Starting at the top of the entries below, set down each line exactly as written, and stop after the line containing "op=appeared; now=blue marker;".

BEGIN

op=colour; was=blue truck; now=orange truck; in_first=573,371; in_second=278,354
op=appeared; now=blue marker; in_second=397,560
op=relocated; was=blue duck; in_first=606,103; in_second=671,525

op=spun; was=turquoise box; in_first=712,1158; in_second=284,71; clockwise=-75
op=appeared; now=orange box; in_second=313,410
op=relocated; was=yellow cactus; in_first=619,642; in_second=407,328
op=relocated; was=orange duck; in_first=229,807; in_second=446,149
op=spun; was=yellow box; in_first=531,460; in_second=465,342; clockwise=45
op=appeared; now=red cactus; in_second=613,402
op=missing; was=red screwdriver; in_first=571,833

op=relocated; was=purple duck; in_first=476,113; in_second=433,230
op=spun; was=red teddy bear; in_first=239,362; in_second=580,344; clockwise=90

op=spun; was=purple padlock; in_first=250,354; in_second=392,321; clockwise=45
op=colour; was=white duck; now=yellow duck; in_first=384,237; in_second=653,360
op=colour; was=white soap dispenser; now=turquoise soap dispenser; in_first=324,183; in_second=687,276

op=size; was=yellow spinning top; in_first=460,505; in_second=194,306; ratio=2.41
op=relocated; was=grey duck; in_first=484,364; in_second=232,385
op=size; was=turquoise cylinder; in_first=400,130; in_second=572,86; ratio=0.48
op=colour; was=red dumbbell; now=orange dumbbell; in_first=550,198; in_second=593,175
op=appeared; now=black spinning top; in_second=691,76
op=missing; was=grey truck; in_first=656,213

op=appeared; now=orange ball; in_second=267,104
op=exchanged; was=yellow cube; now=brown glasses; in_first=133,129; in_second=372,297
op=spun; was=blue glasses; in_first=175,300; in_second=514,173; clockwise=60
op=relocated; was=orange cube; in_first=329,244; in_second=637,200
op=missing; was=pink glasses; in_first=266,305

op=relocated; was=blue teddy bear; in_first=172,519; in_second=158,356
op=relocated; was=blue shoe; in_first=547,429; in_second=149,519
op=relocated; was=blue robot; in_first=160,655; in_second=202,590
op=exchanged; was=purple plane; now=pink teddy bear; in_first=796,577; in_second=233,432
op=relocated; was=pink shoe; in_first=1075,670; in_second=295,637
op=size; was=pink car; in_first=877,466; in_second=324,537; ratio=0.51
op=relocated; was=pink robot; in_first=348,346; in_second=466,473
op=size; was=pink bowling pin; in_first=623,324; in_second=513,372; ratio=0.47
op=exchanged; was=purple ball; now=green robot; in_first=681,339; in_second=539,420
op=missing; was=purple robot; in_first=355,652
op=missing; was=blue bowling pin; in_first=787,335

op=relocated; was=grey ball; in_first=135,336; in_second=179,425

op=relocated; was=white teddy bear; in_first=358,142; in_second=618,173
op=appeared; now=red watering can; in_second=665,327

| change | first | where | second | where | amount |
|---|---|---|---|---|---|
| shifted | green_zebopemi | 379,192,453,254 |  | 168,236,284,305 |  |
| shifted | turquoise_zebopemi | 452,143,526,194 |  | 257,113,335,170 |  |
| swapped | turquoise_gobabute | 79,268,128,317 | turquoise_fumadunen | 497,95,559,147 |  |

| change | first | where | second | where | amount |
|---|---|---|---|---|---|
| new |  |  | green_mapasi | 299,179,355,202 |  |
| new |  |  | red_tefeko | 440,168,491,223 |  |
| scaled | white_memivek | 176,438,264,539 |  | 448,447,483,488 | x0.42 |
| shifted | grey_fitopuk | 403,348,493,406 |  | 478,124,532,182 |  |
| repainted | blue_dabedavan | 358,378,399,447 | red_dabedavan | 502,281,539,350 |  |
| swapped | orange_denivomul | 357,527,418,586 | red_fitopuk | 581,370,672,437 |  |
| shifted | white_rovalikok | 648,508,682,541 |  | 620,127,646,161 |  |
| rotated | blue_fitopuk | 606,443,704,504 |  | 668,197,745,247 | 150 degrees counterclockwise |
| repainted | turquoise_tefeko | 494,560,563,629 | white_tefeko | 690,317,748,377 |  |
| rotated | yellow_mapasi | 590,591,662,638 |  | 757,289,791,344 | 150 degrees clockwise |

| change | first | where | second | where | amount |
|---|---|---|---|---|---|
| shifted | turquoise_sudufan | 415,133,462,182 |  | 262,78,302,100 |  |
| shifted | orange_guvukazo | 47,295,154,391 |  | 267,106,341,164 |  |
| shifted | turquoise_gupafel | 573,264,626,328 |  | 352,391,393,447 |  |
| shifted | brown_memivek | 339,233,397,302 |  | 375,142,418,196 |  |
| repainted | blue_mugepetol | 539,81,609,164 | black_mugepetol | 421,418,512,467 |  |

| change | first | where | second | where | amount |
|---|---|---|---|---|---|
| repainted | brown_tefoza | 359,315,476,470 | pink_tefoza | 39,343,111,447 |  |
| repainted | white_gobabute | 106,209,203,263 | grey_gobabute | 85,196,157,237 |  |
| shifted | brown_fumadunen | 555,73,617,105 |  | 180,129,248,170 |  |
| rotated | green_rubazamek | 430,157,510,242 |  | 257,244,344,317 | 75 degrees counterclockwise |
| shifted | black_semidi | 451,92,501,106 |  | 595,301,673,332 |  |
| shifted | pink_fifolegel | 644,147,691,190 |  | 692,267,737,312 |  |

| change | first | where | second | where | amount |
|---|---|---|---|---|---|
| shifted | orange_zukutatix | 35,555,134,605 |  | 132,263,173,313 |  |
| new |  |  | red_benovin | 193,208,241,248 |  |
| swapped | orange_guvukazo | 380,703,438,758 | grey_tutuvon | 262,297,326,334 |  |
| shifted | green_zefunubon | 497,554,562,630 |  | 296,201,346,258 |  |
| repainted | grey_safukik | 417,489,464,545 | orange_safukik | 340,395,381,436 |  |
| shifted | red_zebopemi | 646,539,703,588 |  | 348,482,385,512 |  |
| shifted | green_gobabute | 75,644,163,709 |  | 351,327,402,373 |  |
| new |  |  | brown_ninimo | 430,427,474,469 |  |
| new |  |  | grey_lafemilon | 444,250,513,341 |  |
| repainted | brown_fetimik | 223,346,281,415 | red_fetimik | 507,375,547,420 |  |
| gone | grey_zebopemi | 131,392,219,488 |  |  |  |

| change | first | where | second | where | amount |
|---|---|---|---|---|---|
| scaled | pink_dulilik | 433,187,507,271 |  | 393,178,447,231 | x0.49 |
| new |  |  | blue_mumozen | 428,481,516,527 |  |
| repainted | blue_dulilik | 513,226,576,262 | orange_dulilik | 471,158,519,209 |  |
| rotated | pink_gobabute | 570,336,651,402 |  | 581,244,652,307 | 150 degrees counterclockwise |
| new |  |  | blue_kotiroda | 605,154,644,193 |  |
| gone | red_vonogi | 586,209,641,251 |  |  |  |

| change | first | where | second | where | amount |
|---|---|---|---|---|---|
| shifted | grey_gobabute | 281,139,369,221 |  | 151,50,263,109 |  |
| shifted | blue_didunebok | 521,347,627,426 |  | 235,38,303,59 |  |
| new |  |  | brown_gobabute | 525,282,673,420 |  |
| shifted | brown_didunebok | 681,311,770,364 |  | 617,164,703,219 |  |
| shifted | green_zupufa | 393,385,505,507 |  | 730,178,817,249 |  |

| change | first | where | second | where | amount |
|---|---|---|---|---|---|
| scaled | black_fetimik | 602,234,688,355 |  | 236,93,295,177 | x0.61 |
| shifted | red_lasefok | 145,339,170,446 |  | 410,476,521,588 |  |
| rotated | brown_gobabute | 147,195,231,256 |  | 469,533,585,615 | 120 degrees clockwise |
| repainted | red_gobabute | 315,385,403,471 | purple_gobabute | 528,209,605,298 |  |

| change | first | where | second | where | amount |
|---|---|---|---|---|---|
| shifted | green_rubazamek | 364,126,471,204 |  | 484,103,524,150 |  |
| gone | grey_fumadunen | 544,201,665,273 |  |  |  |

END

**Task output**
op=colour; was=blue truck; now=orange truck; in_first=573,371; in_second=278,354
op=appeared; now=blue marker; in_second=397,560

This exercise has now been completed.